** Opening Entries provided block **

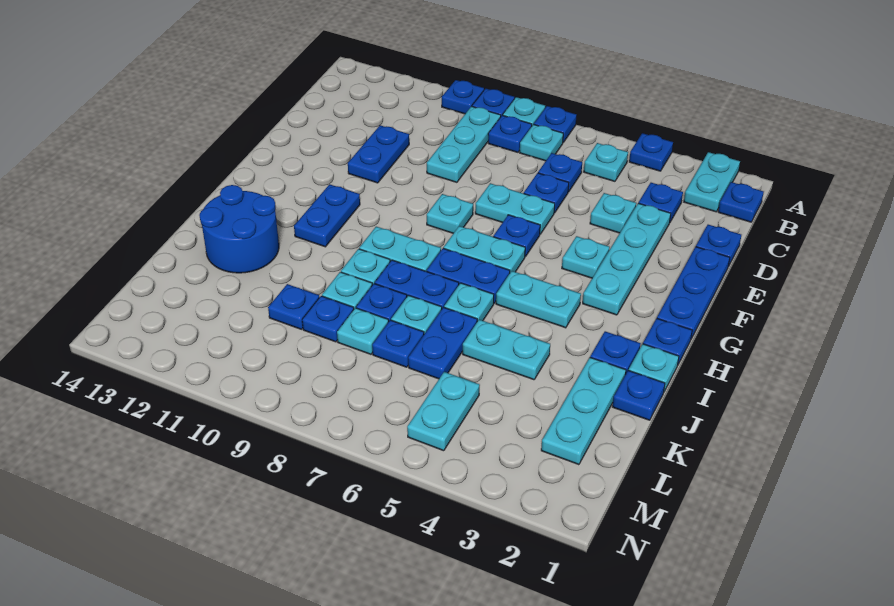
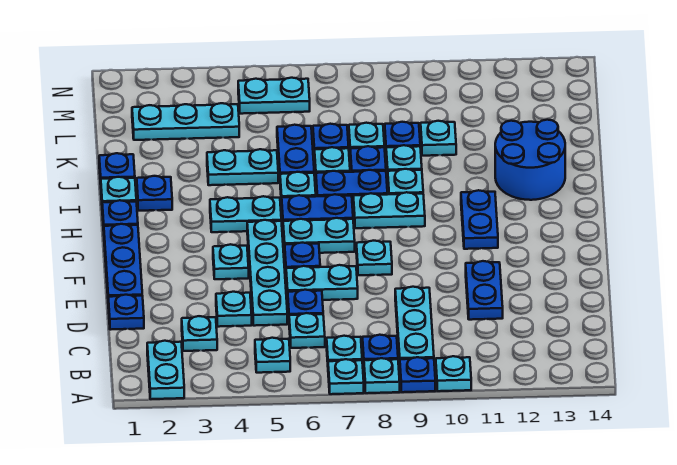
blue plate A4 level 1 -> none
blue plate A7 level 1 -> cyan plate A7 level 1
blue plate A10 level 1 -> cyan plate A10 level 1
blue plate B1 level 1 -> none
blue plate C3 level 1 -> cyan plate C3 level 1
blue plate C6 level 1 -> cyan plate C6 level 1
cyan plate D3:G3 level 1 -> cyan plate D5:G5 level 1
cyan plate J2:L2 level 1 -> cyan plate L2:L4 level 1
blue plate K10 level 1 -> cyan plate K10 level 1
cyan plate L5:M5 level 1 -> cyan plate M5:M6 level 1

** Closing Entries provided block **

→ The task
Above are the records; return them exactly, minus the pictures.

→ Your solution
blue plate A4 level 1 -> none
blue plate A7 level 1 -> cyan plate A7 level 1
blue plate A10 level 1 -> cyan plate A10 level 1
blue plate B1 level 1 -> none
blue plate C3 level 1 -> cyan plate C3 level 1
blue plate C6 level 1 -> cyan plate C6 level 1
cyan plate D3:G3 level 1 -> cyan plate D5:G5 level 1
cyan plate J2:L2 level 1 -> cyan plate L2:L4 level 1
blue plate K10 level 1 -> cyan plate K10 level 1
cyan plate L5:M5 level 1 -> cyan plate M5:M6 level 1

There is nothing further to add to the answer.